ACTIVITY: If a line holds an image, leave the image out; write out everything else in the records exactly.

DATA FOR THE TASK:
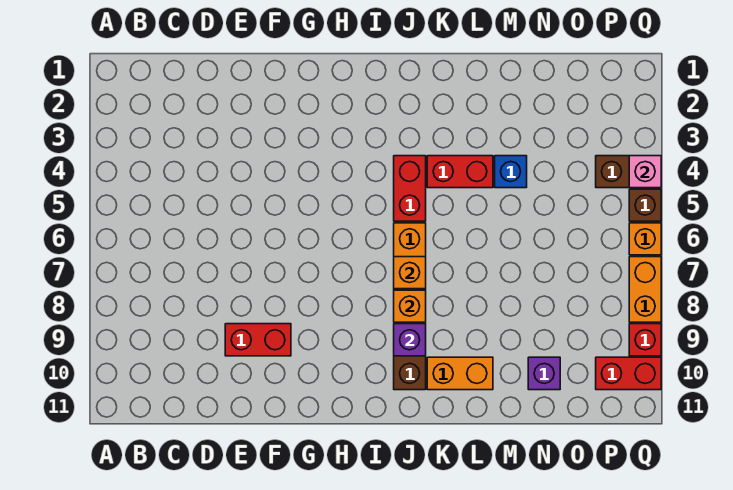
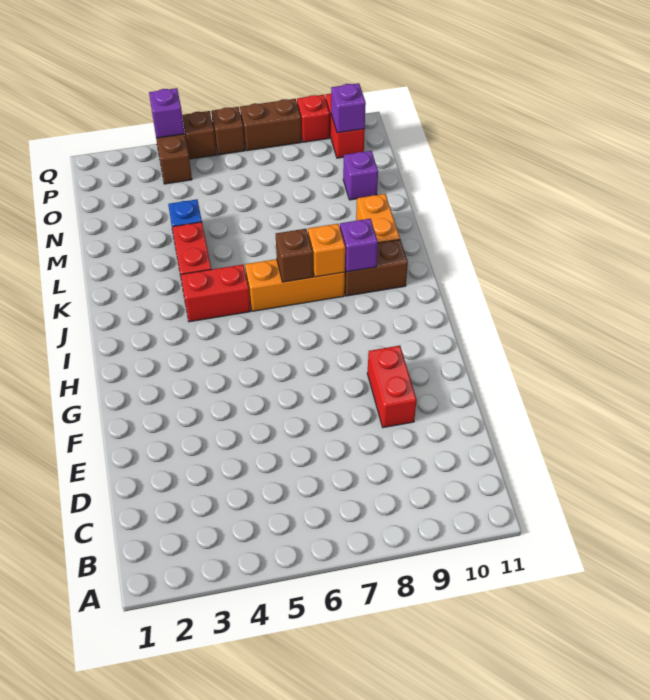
orange brick J7 level 2 -> brown brick J7 level 2
none -> purple brick P10 level 2
pink brick Q4 level 2 -> purple brick Q4 level 2
orange brick Q6 level 1 -> brown brick Q6 level 1
orange brick Q7:Q8 level 1 -> brown brick Q7:Q8 level 1

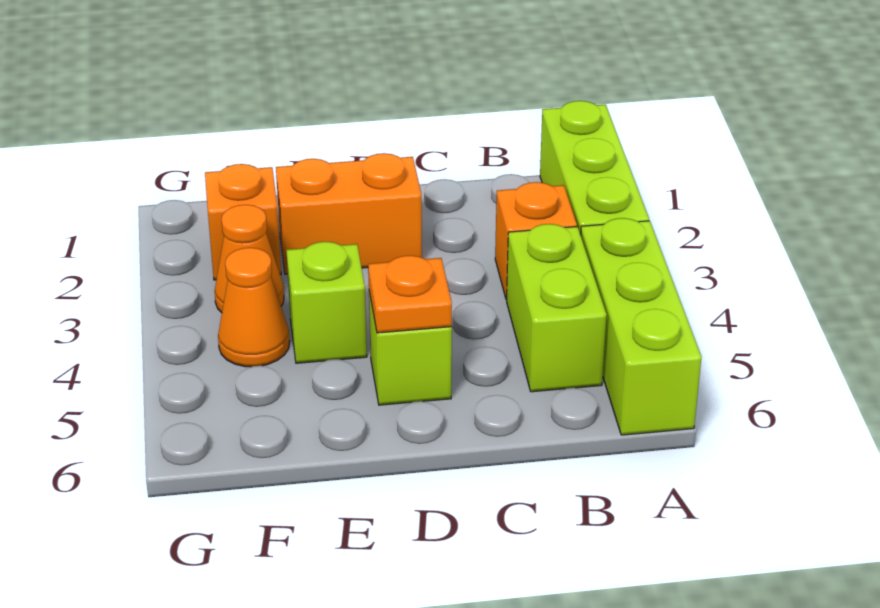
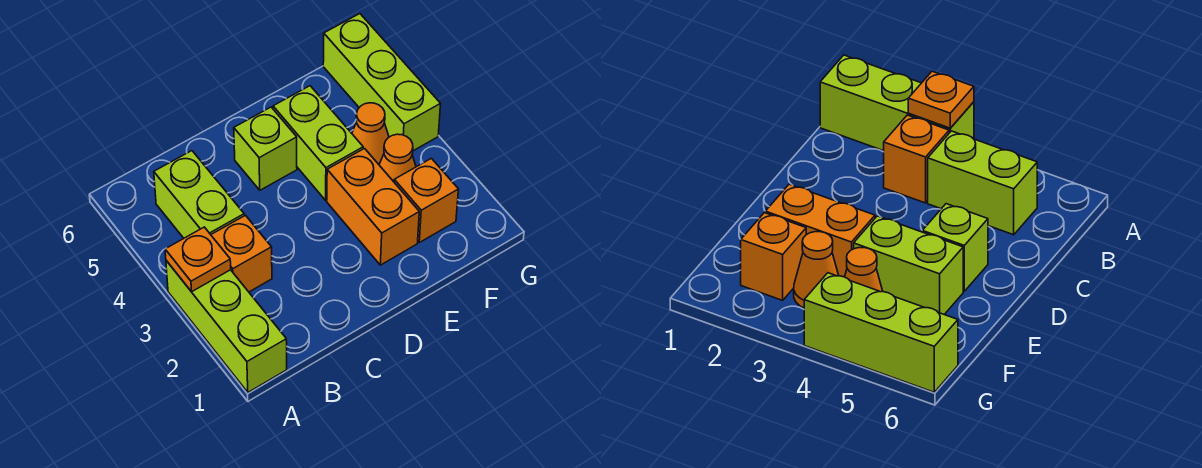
lime brick A4:A6 level 1 -> lime brick G4:G6 level 1
orange brick D2:E2 level 1 -> orange brick E2:E3 level 1
orange plate D5 level 2 -> orange plate A3 level 2
lime brick E4 level 1 -> lime brick E4:E5 level 1

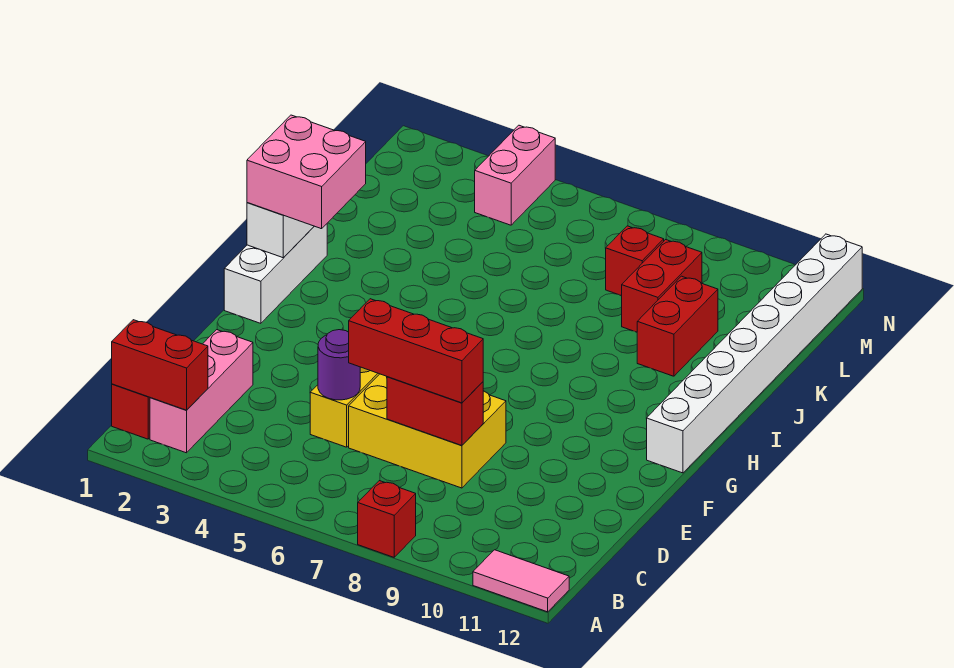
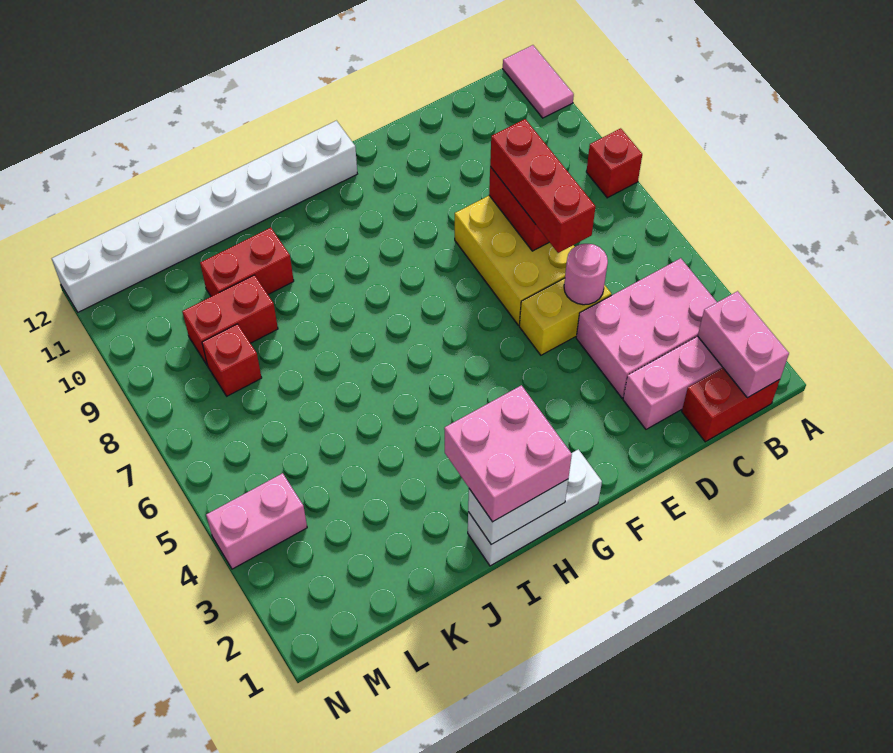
red brick B1:B2 level 2 -> pink brick B1:B2 level 2
none -> pink brick B3:D4 level 1
purple round brick D5 level 2 -> pink round brick D5 level 2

SOLUTION:
orange brick J7 level 2 -> brown brick J7 level 2
none -> purple brick P10 level 2
pink brick Q4 level 2 -> purple brick Q4 level 2
orange brick Q6 level 1 -> brown brick Q6 level 1
orange brick Q7:Q8 level 1 -> brown brick Q7:Q8 level 1

lime brick A4:A6 level 1 -> lime brick G4:G6 level 1
orange brick D2:E2 level 1 -> orange brick E2:E3 level 1
orange plate D5 level 2 -> orange plate A3 level 2
lime brick E4 level 1 -> lime brick E4:E5 level 1

red brick B1:B2 level 2 -> pink brick B1:B2 level 2
none -> pink brick B3:D4 level 1
purple round brick D5 level 2 -> pink round brick D5 level 2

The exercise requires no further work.